Stored items
···
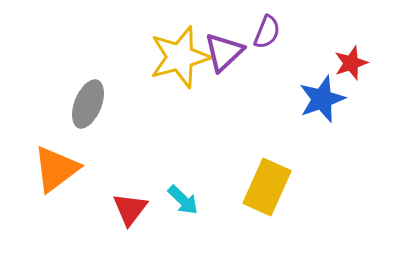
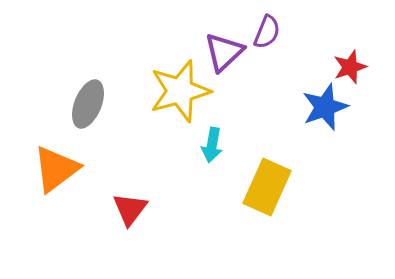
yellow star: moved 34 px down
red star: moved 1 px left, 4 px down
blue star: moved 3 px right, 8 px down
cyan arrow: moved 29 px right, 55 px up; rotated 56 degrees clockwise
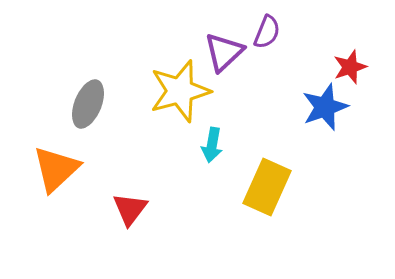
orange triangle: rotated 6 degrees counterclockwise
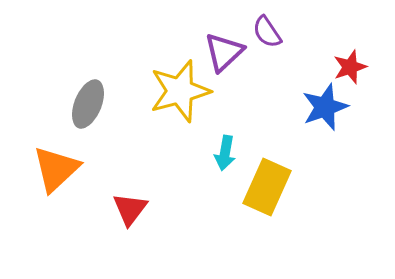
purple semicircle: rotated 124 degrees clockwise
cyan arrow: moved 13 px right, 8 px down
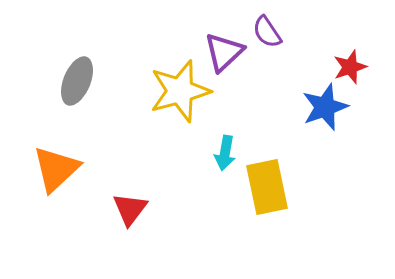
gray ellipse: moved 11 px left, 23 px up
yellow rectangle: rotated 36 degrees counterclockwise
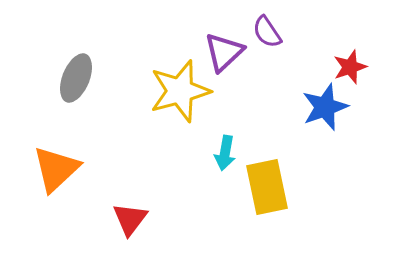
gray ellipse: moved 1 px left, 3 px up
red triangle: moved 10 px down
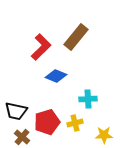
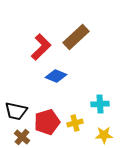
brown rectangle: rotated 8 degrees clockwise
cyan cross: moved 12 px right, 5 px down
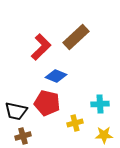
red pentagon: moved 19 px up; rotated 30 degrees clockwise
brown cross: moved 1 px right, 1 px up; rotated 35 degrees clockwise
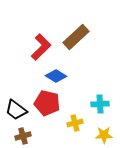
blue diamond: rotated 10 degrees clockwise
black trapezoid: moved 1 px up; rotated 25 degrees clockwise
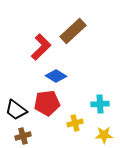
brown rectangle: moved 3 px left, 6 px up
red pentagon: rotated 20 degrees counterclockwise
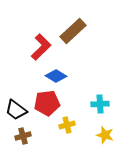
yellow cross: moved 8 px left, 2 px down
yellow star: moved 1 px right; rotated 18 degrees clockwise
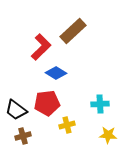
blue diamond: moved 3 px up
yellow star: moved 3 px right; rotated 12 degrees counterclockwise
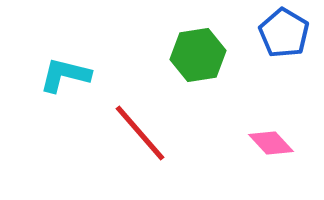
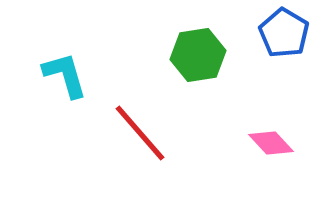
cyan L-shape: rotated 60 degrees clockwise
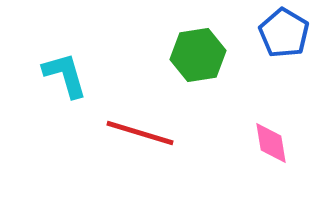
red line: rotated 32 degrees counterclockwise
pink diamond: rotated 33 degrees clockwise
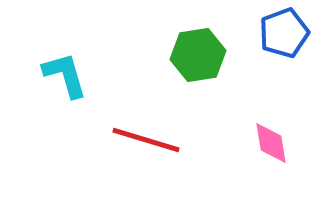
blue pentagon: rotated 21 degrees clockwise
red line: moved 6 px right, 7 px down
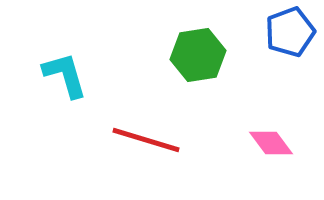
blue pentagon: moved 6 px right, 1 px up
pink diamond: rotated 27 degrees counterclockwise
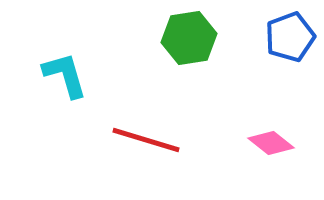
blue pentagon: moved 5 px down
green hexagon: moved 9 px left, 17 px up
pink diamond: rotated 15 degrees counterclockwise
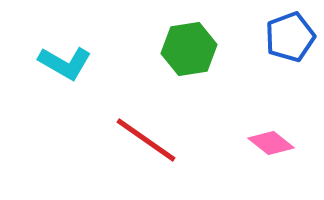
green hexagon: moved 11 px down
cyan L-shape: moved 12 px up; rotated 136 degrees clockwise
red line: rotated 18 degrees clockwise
···
_Stated goal_. Rewrite every row above with "anticlockwise" substituted for each "counterclockwise" and nothing else changed. Leave the picture lines out of your answer.

_Task answer_.
yellow star: moved 34 px down
red star: moved 1 px left, 4 px down
blue star: moved 3 px right, 8 px down
cyan arrow: moved 29 px right, 55 px up; rotated 56 degrees clockwise
orange triangle: rotated 6 degrees anticlockwise
purple semicircle: rotated 124 degrees clockwise
cyan arrow: moved 13 px right, 8 px down
gray ellipse: moved 11 px left, 23 px up
yellow rectangle: rotated 36 degrees anticlockwise
gray ellipse: moved 1 px left, 3 px up
red triangle: moved 10 px down
brown rectangle: rotated 8 degrees clockwise
cyan cross: moved 12 px right, 5 px down
red pentagon: moved 19 px up; rotated 30 degrees clockwise
brown cross: moved 1 px right, 1 px up; rotated 35 degrees clockwise
blue diamond: rotated 10 degrees clockwise
black trapezoid: moved 1 px up; rotated 25 degrees clockwise
brown rectangle: moved 3 px left, 6 px up
red pentagon: rotated 20 degrees anticlockwise
yellow cross: moved 8 px left, 2 px down
yellow star: moved 1 px right; rotated 18 degrees clockwise
blue diamond: moved 3 px up
yellow star: moved 3 px right; rotated 12 degrees anticlockwise
cyan L-shape: rotated 60 degrees clockwise
red line: rotated 32 degrees anticlockwise
pink diamond: rotated 33 degrees clockwise
blue pentagon: rotated 21 degrees clockwise
red line: moved 6 px right, 7 px down
blue pentagon: moved 6 px right, 1 px up
pink diamond: rotated 27 degrees anticlockwise
blue pentagon: moved 5 px down
green hexagon: moved 9 px left, 17 px up
pink diamond: rotated 15 degrees anticlockwise
green hexagon: moved 11 px down
cyan L-shape: moved 12 px up; rotated 136 degrees clockwise
red line: rotated 18 degrees clockwise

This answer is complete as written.